» **WHAT NEEDS TO BE DONE**: Go through the data and count the lines holding the string "none". Write only the number.

» **MATERIAL TO PROCESS**:
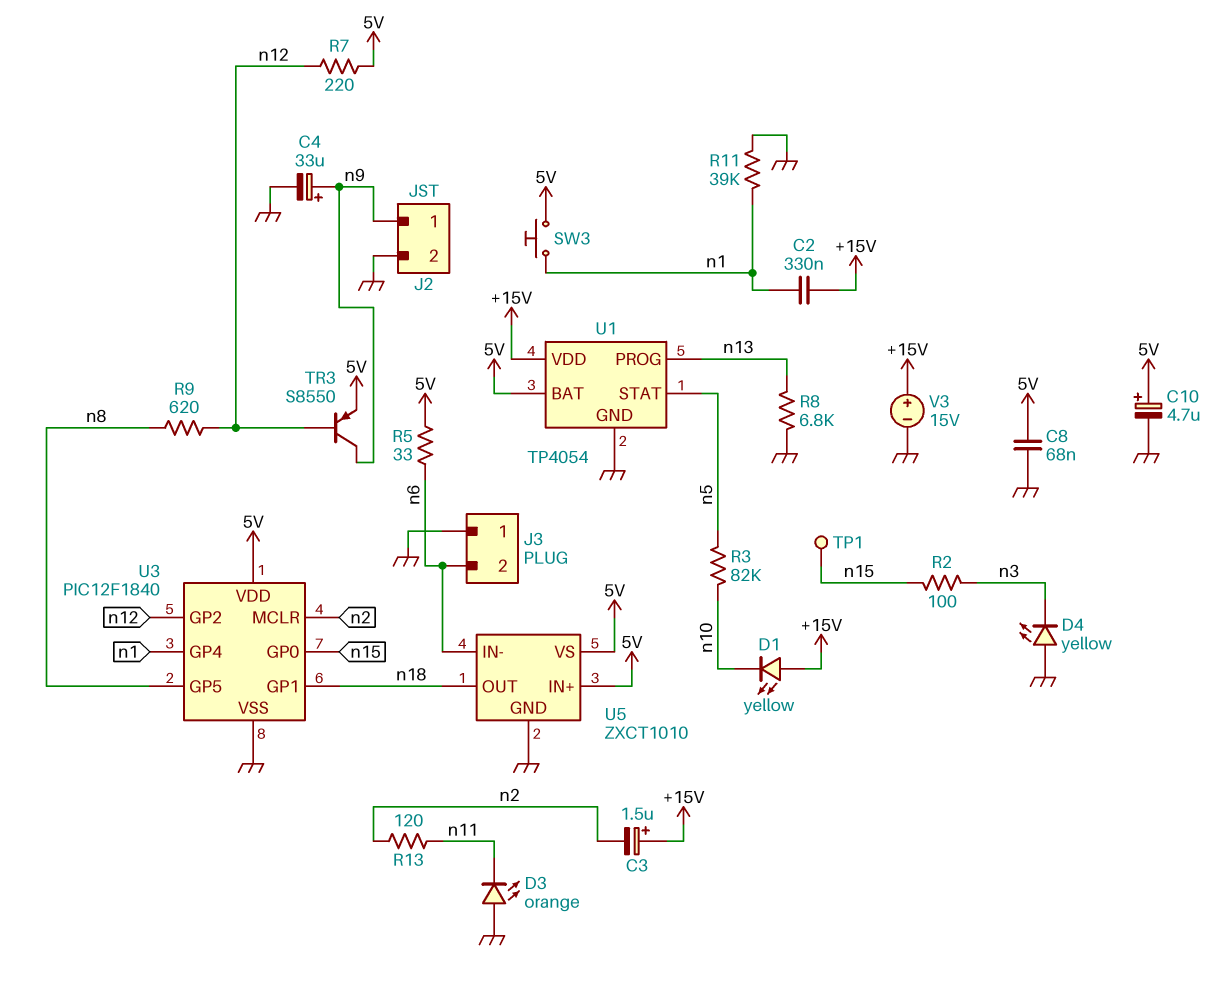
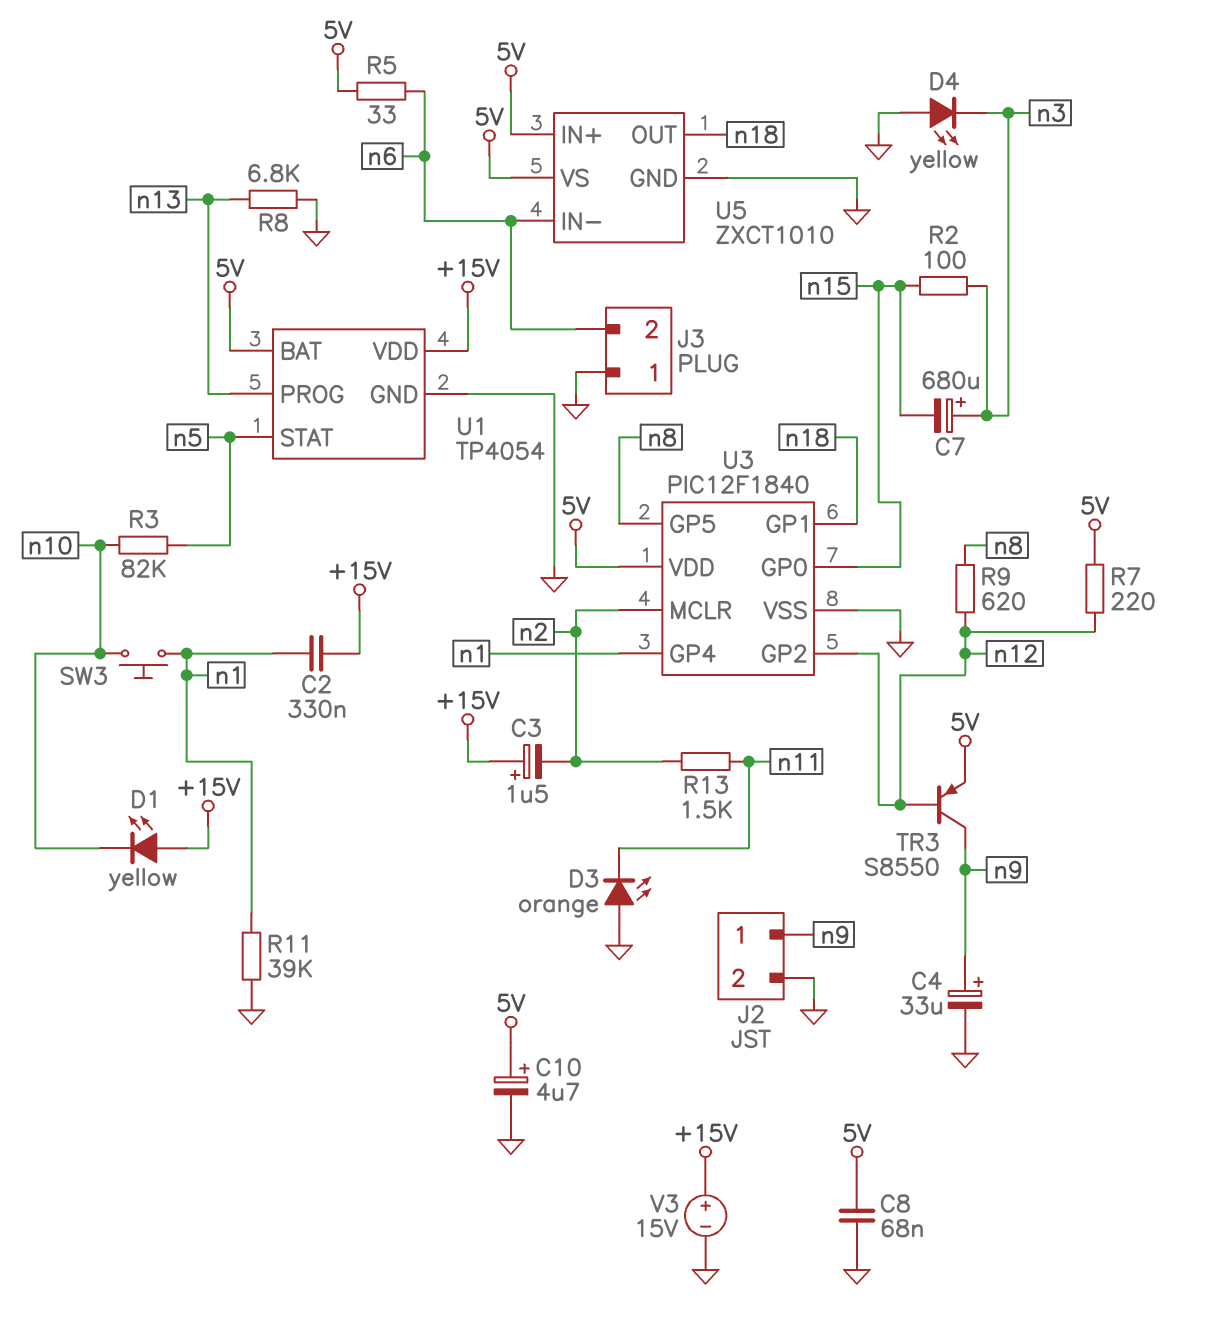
C7: none -> 680uF (plus n3, minus n15)
R13: 120 (n2, n11) -> 1.5k (n2, n11)
SW3: button (5V, n1) -> button (n1, n10)
TP1: test point (n15) -> none

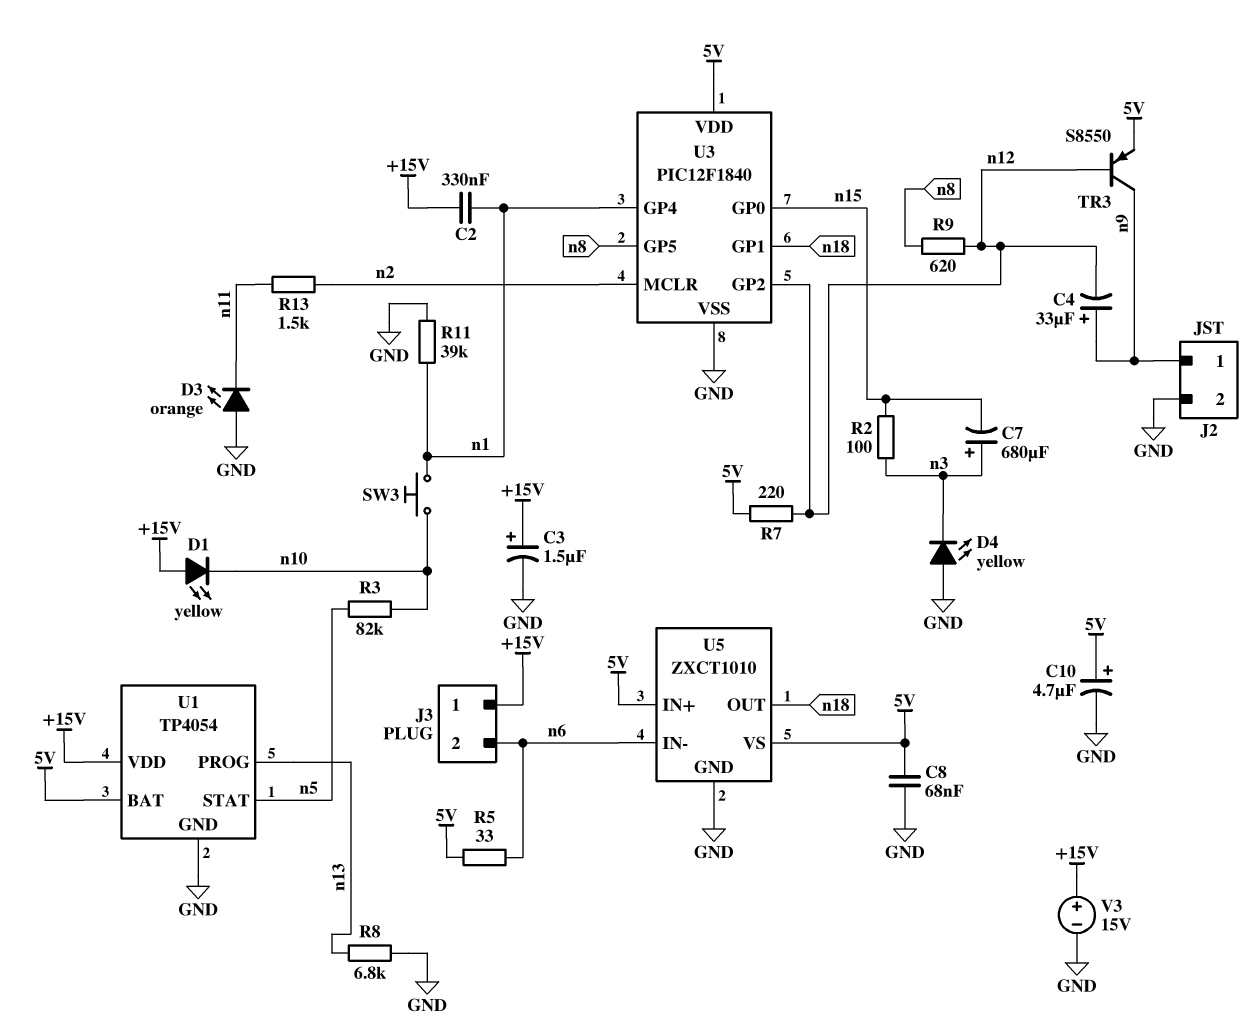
C3: 1.5uF (plus +15V, minus n2) -> 1.5uF (plus +15V, minus GND)
C4: 33uF (plus n9, minus GND) -> 33uF (plus n9, minus n12)
J3 pin 1: GND -> +15V

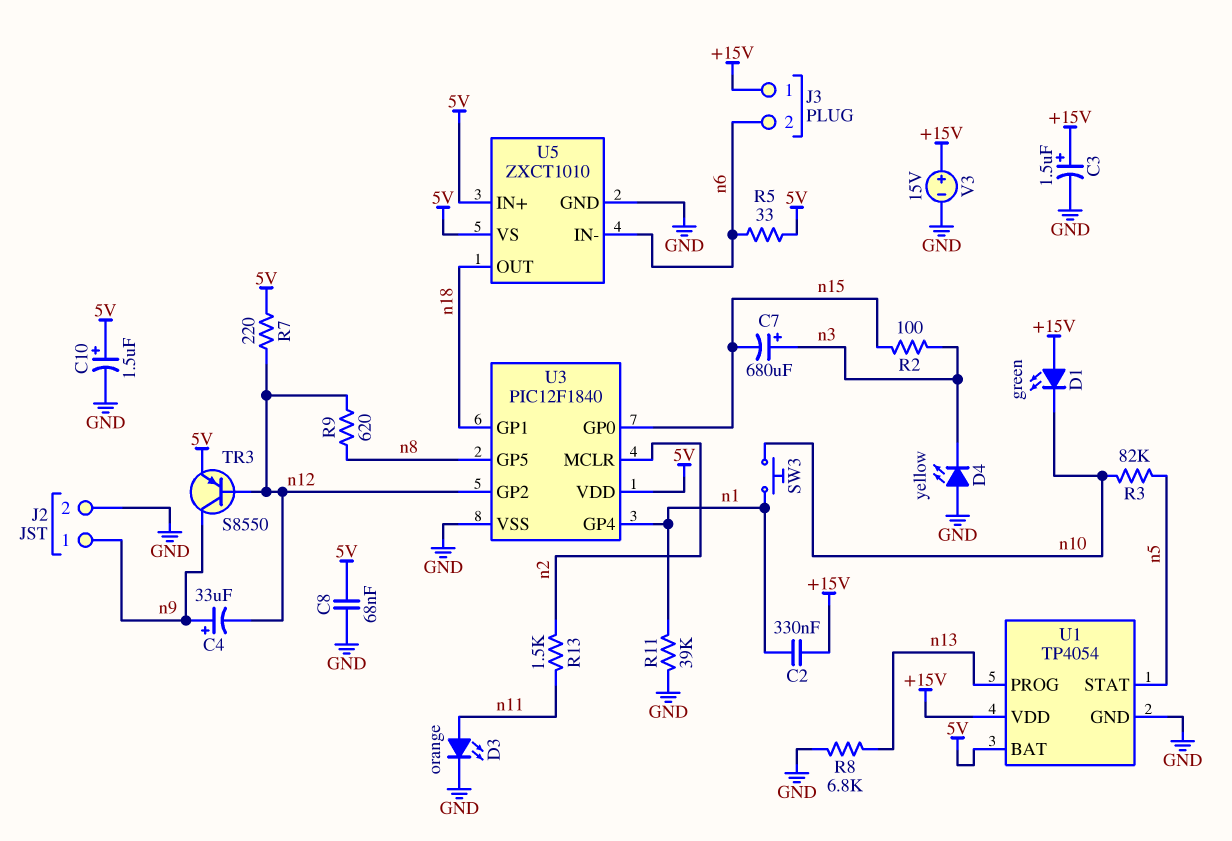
C10: 4.7uF (plus 5V, minus GND) -> 1.5uF (plus 5V, minus GND)
D1: LED yellow (A +15V, K n10) -> LED green (A +15V, K n10)
D3: LED orange (A GND, K n11) -> LED orange (A n11, K GND)

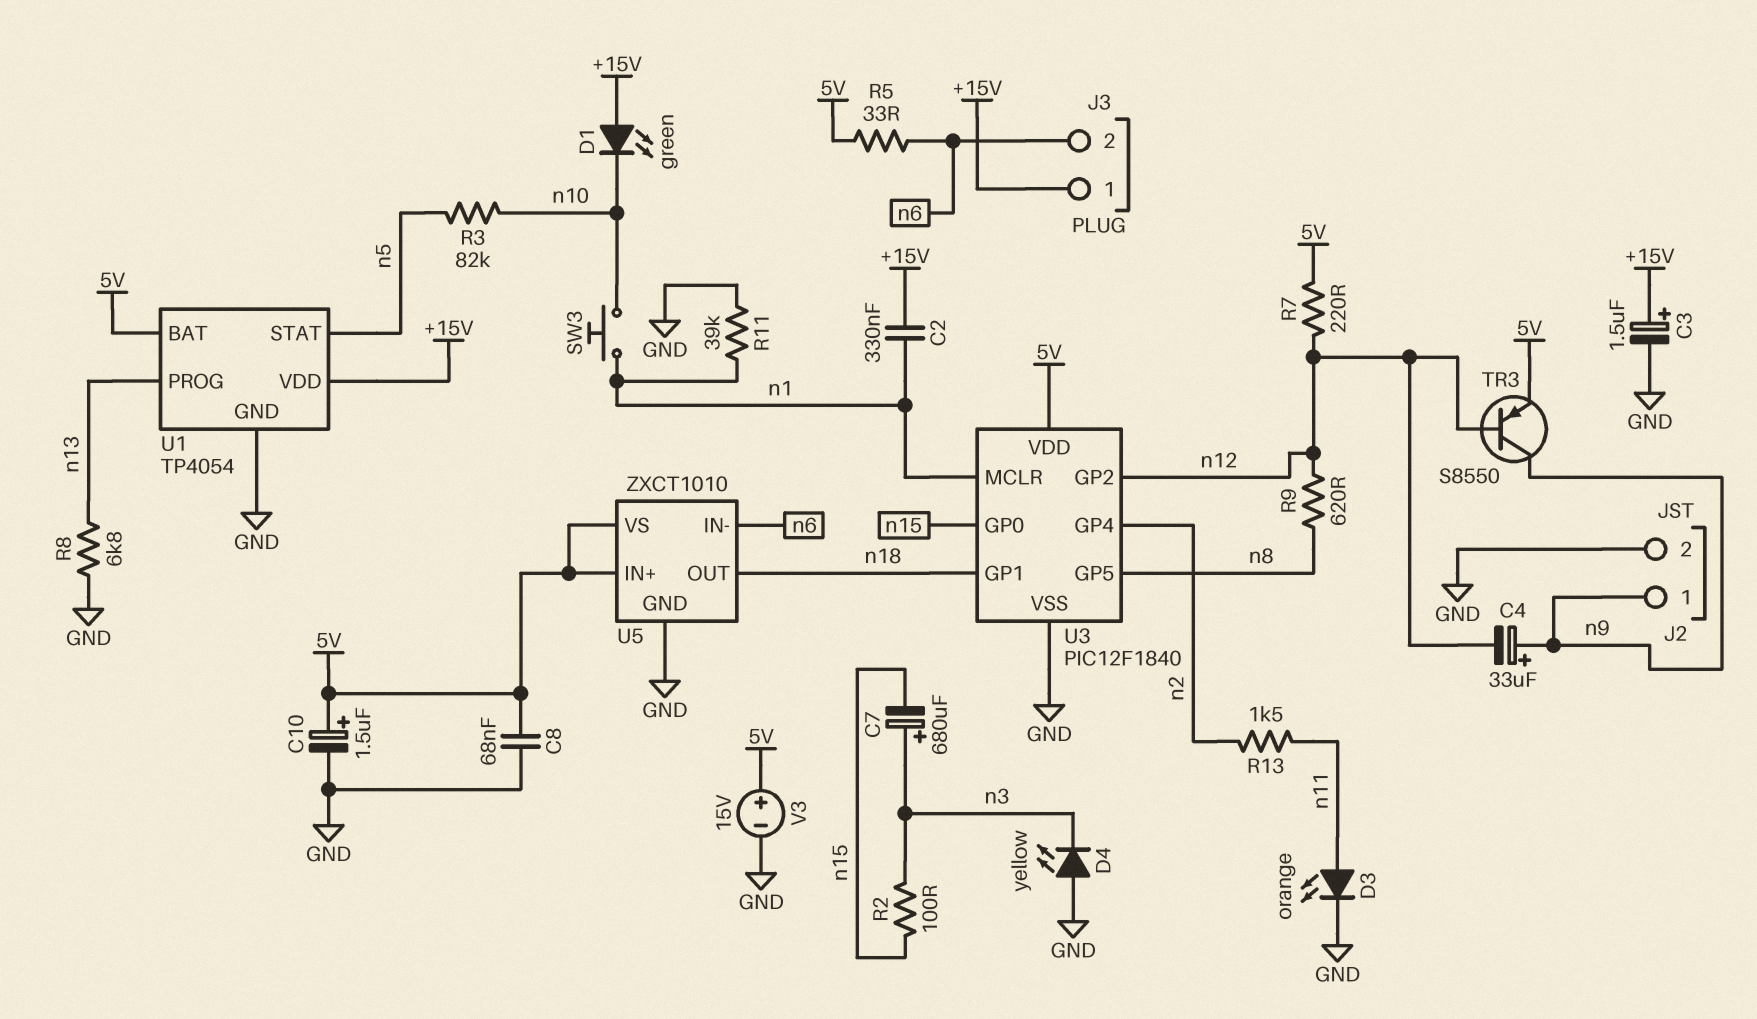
U3 pin GP4: n1 -> n2
U3 pin MCLR: n2 -> n1
V3: 15V (plus +15V, minus GND) -> 15V (plus 5V, minus GND)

» **COMPLETED TASK**: 2